_Try it_
Check each line of the material. Copy those containing "orange".

_Data to examine_
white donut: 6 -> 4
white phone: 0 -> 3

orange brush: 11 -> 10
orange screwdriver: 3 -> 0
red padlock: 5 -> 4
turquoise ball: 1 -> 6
==
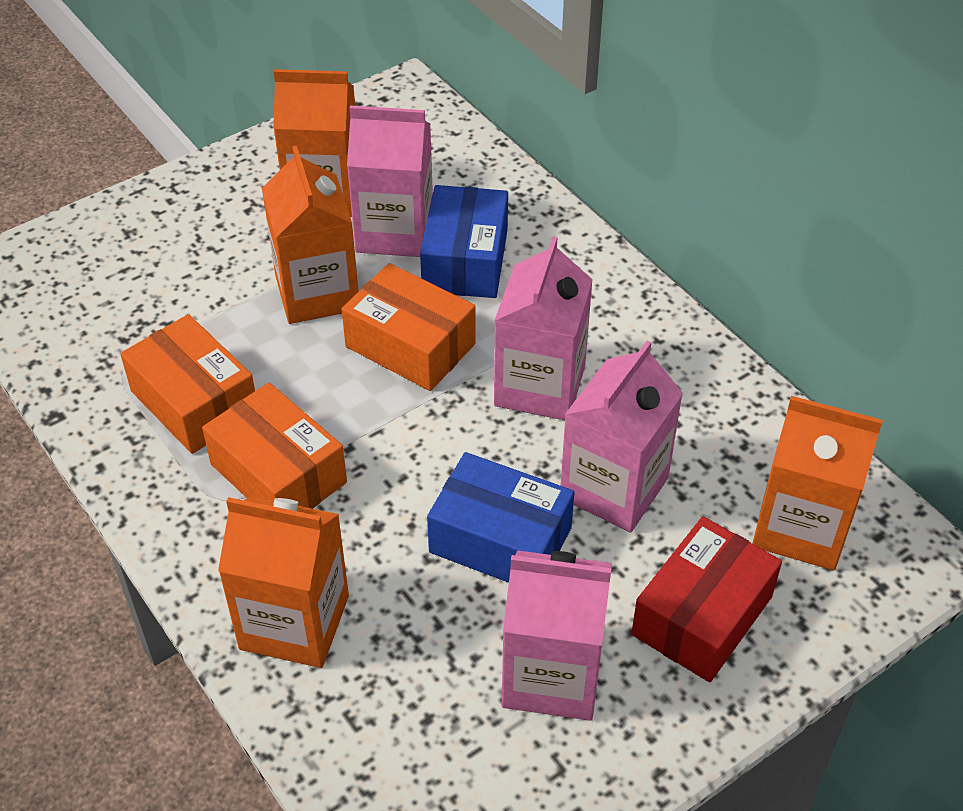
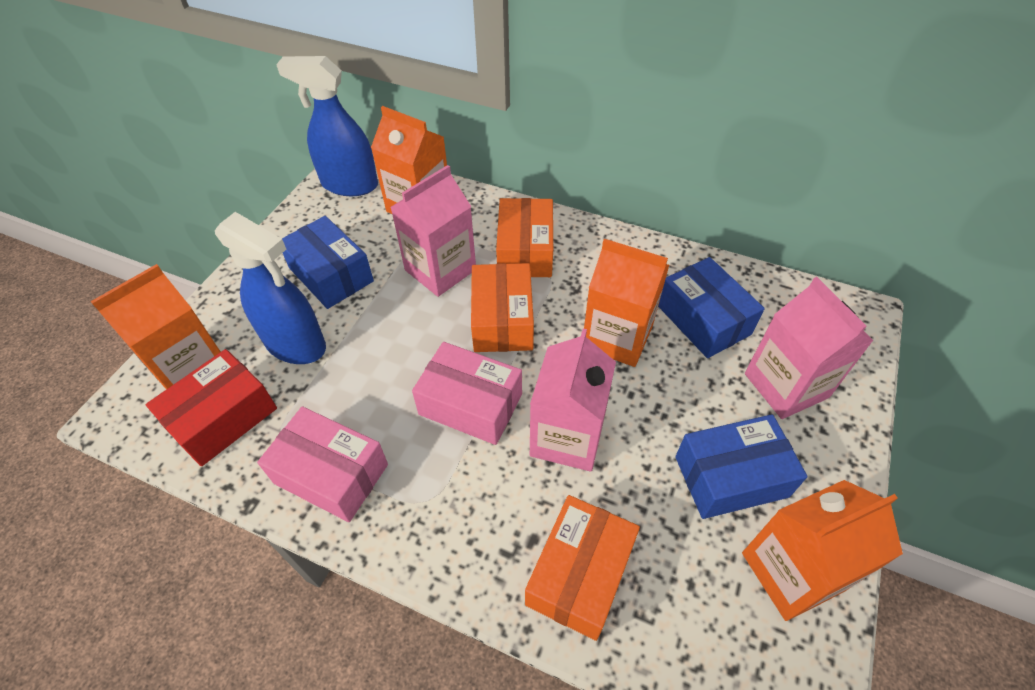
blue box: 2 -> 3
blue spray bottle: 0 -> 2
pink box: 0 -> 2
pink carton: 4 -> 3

_Response_
orange brush: 11 -> 10
orange screwdriver: 3 -> 0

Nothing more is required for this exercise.